Your answer should consist only of the line with "cyan brick K10 level 2 -> none" and the lines after it, reproduced exactly through the end of the entries below.
————————
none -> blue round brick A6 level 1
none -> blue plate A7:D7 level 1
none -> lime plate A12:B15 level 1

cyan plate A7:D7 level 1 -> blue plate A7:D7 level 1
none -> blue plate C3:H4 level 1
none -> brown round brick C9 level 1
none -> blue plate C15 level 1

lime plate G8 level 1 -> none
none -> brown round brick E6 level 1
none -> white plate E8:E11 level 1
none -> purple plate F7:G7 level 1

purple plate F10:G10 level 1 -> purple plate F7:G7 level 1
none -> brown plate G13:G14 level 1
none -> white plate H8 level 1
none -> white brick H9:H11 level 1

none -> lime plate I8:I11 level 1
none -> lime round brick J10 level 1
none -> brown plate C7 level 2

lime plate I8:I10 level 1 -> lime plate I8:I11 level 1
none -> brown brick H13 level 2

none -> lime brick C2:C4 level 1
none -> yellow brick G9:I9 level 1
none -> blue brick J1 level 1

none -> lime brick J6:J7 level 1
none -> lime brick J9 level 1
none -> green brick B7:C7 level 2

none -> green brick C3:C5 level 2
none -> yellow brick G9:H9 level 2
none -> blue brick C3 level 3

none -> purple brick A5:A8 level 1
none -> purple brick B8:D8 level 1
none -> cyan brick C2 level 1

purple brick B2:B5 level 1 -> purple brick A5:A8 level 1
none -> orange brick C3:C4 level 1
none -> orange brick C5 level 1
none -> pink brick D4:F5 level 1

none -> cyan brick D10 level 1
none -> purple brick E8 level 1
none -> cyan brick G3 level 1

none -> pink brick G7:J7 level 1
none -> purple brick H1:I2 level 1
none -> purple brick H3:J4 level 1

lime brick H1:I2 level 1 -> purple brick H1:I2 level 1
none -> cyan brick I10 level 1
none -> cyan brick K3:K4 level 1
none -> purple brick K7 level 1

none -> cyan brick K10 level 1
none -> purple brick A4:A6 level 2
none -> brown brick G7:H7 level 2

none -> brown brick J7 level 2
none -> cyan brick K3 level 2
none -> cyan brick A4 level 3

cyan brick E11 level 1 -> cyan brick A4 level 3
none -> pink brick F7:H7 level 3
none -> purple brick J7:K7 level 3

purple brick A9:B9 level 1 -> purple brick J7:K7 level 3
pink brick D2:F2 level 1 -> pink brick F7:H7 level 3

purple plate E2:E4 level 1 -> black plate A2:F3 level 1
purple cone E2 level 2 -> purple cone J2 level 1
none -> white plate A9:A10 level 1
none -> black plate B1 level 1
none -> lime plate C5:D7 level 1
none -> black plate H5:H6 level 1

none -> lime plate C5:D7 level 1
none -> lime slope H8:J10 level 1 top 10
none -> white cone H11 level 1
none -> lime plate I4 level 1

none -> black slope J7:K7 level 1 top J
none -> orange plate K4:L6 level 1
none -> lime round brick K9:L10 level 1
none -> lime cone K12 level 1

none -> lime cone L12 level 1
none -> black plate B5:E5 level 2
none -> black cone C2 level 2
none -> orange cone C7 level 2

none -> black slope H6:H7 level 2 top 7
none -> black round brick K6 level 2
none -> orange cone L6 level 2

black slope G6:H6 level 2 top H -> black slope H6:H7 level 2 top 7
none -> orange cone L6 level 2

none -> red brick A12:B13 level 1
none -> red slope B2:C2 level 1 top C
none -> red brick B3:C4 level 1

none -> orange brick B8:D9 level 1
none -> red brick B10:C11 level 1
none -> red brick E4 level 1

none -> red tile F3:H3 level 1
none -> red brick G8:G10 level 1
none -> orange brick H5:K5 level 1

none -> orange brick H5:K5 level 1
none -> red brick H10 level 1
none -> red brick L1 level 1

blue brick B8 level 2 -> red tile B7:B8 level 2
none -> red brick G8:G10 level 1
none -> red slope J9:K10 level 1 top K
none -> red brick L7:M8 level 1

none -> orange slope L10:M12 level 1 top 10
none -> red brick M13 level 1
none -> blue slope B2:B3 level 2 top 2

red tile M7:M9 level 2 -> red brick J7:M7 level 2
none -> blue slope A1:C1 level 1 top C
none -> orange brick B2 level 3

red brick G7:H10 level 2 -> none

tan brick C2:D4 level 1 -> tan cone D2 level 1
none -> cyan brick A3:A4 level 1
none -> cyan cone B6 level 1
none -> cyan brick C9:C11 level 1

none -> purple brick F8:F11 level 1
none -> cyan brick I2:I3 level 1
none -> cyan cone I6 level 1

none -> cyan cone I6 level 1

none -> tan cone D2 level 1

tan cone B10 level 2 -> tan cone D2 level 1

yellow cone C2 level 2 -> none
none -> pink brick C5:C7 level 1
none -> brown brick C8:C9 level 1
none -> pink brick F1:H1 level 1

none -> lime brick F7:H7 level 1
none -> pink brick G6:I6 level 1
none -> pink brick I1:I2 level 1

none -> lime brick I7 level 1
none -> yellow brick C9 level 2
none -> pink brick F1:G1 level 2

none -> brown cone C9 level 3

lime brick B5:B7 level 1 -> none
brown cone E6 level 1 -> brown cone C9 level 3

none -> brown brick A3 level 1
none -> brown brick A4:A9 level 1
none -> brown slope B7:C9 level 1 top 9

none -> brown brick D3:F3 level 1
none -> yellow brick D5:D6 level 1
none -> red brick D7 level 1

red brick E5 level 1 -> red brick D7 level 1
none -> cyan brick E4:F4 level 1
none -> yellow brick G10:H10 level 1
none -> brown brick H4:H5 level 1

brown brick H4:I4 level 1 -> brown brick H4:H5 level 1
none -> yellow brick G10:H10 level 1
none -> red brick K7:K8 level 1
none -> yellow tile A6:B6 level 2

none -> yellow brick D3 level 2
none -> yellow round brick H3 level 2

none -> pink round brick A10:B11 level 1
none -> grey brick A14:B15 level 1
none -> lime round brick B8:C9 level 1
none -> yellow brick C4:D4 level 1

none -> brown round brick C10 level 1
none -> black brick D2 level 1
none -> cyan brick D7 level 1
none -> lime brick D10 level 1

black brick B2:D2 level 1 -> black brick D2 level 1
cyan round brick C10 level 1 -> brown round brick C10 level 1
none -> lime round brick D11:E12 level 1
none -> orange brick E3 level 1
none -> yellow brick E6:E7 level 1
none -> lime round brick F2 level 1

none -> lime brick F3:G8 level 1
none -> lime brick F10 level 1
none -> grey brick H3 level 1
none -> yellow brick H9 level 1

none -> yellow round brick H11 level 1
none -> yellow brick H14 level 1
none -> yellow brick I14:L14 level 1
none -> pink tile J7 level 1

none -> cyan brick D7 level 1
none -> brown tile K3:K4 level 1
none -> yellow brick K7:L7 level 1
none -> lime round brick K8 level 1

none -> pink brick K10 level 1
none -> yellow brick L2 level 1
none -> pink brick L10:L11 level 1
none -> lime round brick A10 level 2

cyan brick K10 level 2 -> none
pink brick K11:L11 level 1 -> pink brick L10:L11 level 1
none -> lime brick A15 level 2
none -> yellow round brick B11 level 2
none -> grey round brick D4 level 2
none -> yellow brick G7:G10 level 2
————————
ANSWER BOX:
cyan brick K10 level 2 -> none
pink brick K11:L11 level 1 -> pink brick L10:L11 level 1
none -> lime brick A15 level 2
none -> yellow round brick B11 level 2
none -> grey round brick D4 level 2
none -> yellow brick G7:G10 level 2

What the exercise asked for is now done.